### [WORKING DATA]
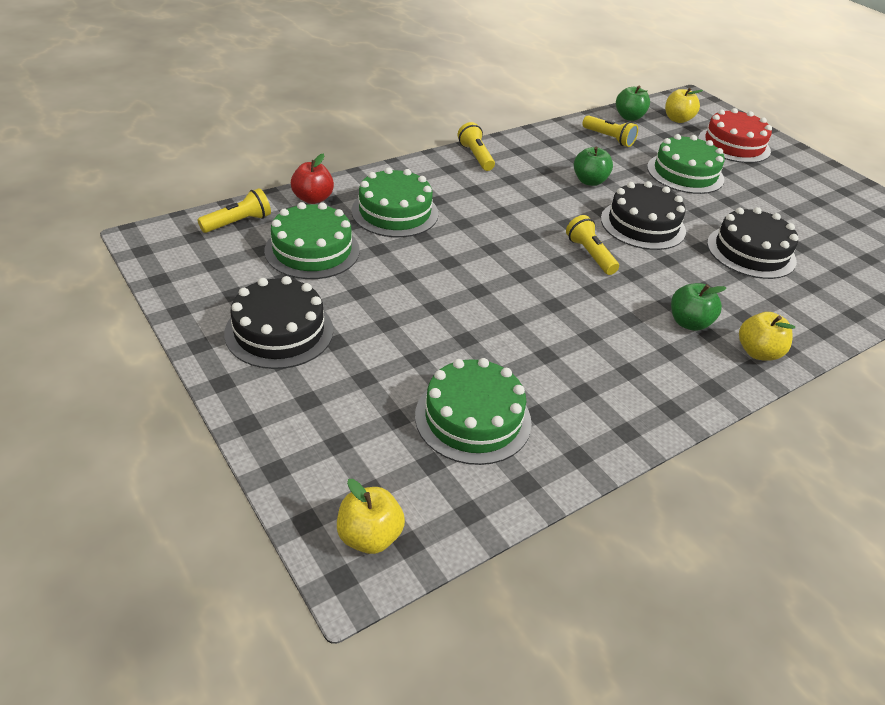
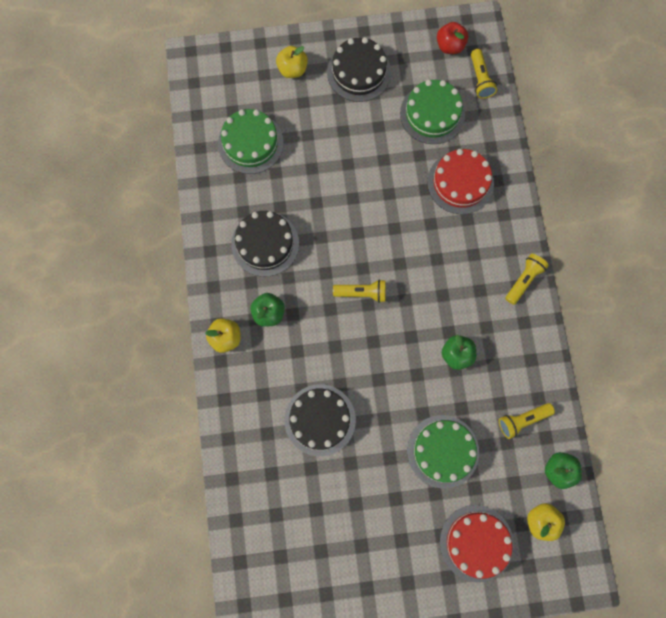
camera: 120 degrees right, 35 degrees up
red apple [291,154,334,204] -> red apple moved to [437,22,468,54]
yellow apple [337,479,405,554] -> yellow apple moved to [276,46,308,78]
green cake [351,167,439,237] -> red cake [427,149,494,214]
yellow flashlight [458,122,495,171] -> yellow flashlight turned 60 degrees counterclockwise [505,254,549,305]
black cake [601,181,686,250] -> black cake moved to [232,211,299,277]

### [HOW TO COMPLETE THIS TASK]
Copy each line from the data that features the string "moved".

### [RESPONSE BELOW]
red apple [291,154,334,204] -> red apple moved to [437,22,468,54]
yellow apple [337,479,405,554] -> yellow apple moved to [276,46,308,78]
black cake [601,181,686,250] -> black cake moved to [232,211,299,277]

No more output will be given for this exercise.